TASK DETAILS:
Reproduce this listing in full.

SOURCE RECORDS section start

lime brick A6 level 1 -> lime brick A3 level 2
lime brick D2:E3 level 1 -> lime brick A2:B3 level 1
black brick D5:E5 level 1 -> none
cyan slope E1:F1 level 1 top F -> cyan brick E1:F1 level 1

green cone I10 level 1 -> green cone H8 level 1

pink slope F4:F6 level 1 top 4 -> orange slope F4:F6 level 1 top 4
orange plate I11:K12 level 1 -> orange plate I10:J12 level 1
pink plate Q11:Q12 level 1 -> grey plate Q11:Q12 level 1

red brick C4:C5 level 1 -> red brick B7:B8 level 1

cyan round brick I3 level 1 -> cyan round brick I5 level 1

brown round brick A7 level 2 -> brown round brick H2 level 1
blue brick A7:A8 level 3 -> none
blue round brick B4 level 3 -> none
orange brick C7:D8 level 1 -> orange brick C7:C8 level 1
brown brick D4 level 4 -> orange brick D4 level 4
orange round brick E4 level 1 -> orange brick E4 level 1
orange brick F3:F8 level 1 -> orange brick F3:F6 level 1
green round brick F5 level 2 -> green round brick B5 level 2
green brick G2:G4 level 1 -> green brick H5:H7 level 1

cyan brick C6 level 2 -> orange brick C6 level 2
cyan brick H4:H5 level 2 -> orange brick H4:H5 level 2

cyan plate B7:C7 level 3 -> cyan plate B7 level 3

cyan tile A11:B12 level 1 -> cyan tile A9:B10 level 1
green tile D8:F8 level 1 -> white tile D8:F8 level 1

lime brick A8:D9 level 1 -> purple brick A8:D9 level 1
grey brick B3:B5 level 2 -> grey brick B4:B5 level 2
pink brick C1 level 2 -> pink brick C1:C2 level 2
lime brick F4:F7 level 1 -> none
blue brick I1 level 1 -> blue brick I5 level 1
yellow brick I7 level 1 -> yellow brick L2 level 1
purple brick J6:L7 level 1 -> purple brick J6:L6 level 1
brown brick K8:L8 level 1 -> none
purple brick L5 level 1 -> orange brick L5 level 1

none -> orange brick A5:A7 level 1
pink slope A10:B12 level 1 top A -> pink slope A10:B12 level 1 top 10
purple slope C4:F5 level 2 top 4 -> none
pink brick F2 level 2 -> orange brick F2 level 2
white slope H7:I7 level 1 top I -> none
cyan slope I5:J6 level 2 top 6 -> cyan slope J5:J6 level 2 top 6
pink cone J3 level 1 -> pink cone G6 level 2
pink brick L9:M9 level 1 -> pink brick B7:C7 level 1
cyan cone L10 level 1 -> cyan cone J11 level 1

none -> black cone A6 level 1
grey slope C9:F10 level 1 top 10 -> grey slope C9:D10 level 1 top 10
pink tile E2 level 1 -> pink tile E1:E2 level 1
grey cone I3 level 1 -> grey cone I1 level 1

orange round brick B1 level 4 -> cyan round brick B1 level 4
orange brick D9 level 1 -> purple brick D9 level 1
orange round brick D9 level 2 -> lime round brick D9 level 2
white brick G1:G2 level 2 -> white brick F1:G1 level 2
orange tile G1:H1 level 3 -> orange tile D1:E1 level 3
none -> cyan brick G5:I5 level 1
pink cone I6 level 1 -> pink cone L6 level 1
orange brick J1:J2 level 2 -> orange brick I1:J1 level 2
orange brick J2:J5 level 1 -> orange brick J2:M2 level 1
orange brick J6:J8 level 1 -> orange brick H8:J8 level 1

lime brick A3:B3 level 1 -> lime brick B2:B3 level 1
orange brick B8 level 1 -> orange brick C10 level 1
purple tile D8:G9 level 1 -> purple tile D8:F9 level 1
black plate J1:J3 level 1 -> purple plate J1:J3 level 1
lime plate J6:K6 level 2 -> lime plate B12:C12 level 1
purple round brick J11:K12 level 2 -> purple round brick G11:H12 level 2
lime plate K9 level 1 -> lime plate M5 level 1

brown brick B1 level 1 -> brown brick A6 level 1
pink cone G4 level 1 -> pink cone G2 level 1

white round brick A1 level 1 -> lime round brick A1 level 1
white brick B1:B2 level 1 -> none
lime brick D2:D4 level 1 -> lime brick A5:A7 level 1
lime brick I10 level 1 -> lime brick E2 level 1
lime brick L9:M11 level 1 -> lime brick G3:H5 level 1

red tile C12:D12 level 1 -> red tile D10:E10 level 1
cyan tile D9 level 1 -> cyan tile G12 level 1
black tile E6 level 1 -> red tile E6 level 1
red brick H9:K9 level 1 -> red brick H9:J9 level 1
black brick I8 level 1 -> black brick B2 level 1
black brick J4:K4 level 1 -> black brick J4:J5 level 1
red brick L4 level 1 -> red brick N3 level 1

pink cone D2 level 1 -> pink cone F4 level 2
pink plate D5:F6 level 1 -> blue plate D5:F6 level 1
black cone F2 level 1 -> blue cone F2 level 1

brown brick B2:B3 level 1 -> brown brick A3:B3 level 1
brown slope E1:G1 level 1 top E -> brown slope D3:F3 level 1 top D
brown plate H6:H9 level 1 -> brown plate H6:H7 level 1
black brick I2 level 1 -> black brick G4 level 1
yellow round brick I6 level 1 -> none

SOURCE RECORDS section end

COMPLETED TASK:
lime brick A6 level 1 -> lime brick A3 level 2
lime brick D2:E3 level 1 -> lime brick A2:B3 level 1
black brick D5:E5 level 1 -> none
cyan slope E1:F1 level 1 top F -> cyan brick E1:F1 level 1

green cone I10 level 1 -> green cone H8 level 1

pink slope F4:F6 level 1 top 4 -> orange slope F4:F6 level 1 top 4
orange plate I11:K12 level 1 -> orange plate I10:J12 level 1
pink plate Q11:Q12 level 1 -> grey plate Q11:Q12 level 1

red brick C4:C5 level 1 -> red brick B7:B8 level 1

cyan round brick I3 level 1 -> cyan round brick I5 level 1

brown round brick A7 level 2 -> brown round brick H2 level 1
blue brick A7:A8 level 3 -> none
blue round brick B4 level 3 -> none
orange brick C7:D8 level 1 -> orange brick C7:C8 level 1
brown brick D4 level 4 -> orange brick D4 level 4
orange round brick E4 level 1 -> orange brick E4 level 1
orange brick F3:F8 level 1 -> orange brick F3:F6 level 1
green round brick F5 level 2 -> green round brick B5 level 2
green brick G2:G4 level 1 -> green brick H5:H7 level 1

cyan brick C6 level 2 -> orange brick C6 level 2
cyan brick H4:H5 level 2 -> orange brick H4:H5 level 2

cyan plate B7:C7 level 3 -> cyan plate B7 level 3

cyan tile A11:B12 level 1 -> cyan tile A9:B10 level 1
green tile D8:F8 level 1 -> white tile D8:F8 level 1

lime brick A8:D9 level 1 -> purple brick A8:D9 level 1
grey brick B3:B5 level 2 -> grey brick B4:B5 level 2
pink brick C1 level 2 -> pink brick C1:C2 level 2
lime brick F4:F7 level 1 -> none
blue brick I1 level 1 -> blue brick I5 level 1
yellow brick I7 level 1 -> yellow brick L2 level 1
purple brick J6:L7 level 1 -> purple brick J6:L6 level 1
brown brick K8:L8 level 1 -> none
purple brick L5 level 1 -> orange brick L5 level 1

none -> orange brick A5:A7 level 1
pink slope A10:B12 level 1 top A -> pink slope A10:B12 level 1 top 10
purple slope C4:F5 level 2 top 4 -> none
pink brick F2 level 2 -> orange brick F2 level 2
white slope H7:I7 level 1 top I -> none
cyan slope I5:J6 level 2 top 6 -> cyan slope J5:J6 level 2 top 6
pink cone J3 level 1 -> pink cone G6 level 2
pink brick L9:M9 level 1 -> pink brick B7:C7 level 1
cyan cone L10 level 1 -> cyan cone J11 level 1

none -> black cone A6 level 1
grey slope C9:F10 level 1 top 10 -> grey slope C9:D10 level 1 top 10
pink tile E2 level 1 -> pink tile E1:E2 level 1
grey cone I3 level 1 -> grey cone I1 level 1

orange round brick B1 level 4 -> cyan round brick B1 level 4
orange brick D9 level 1 -> purple brick D9 level 1
orange round brick D9 level 2 -> lime round brick D9 level 2
white brick G1:G2 level 2 -> white brick F1:G1 level 2
orange tile G1:H1 level 3 -> orange tile D1:E1 level 3
none -> cyan brick G5:I5 level 1
pink cone I6 level 1 -> pink cone L6 level 1
orange brick J1:J2 level 2 -> orange brick I1:J1 level 2
orange brick J2:J5 level 1 -> orange brick J2:M2 level 1
orange brick J6:J8 level 1 -> orange brick H8:J8 level 1

lime brick A3:B3 level 1 -> lime brick B2:B3 level 1
orange brick B8 level 1 -> orange brick C10 level 1
purple tile D8:G9 level 1 -> purple tile D8:F9 level 1
black plate J1:J3 level 1 -> purple plate J1:J3 level 1
lime plate J6:K6 level 2 -> lime plate B12:C12 level 1
purple round brick J11:K12 level 2 -> purple round brick G11:H12 level 2
lime plate K9 level 1 -> lime plate M5 level 1

brown brick B1 level 1 -> brown brick A6 level 1
pink cone G4 level 1 -> pink cone G2 level 1

white round brick A1 level 1 -> lime round brick A1 level 1
white brick B1:B2 level 1 -> none
lime brick D2:D4 level 1 -> lime brick A5:A7 level 1
lime brick I10 level 1 -> lime brick E2 level 1
lime brick L9:M11 level 1 -> lime brick G3:H5 level 1

red tile C12:D12 level 1 -> red tile D10:E10 level 1
cyan tile D9 level 1 -> cyan tile G12 level 1
black tile E6 level 1 -> red tile E6 level 1
red brick H9:K9 level 1 -> red brick H9:J9 level 1
black brick I8 level 1 -> black brick B2 level 1
black brick J4:K4 level 1 -> black brick J4:J5 level 1
red brick L4 level 1 -> red brick N3 level 1

pink cone D2 level 1 -> pink cone F4 level 2
pink plate D5:F6 level 1 -> blue plate D5:F6 level 1
black cone F2 level 1 -> blue cone F2 level 1

brown brick B2:B3 level 1 -> brown brick A3:B3 level 1
brown slope E1:G1 level 1 top E -> brown slope D3:F3 level 1 top D
brown plate H6:H9 level 1 -> brown plate H6:H7 level 1
black brick I2 level 1 -> black brick G4 level 1
yellow round brick I6 level 1 -> none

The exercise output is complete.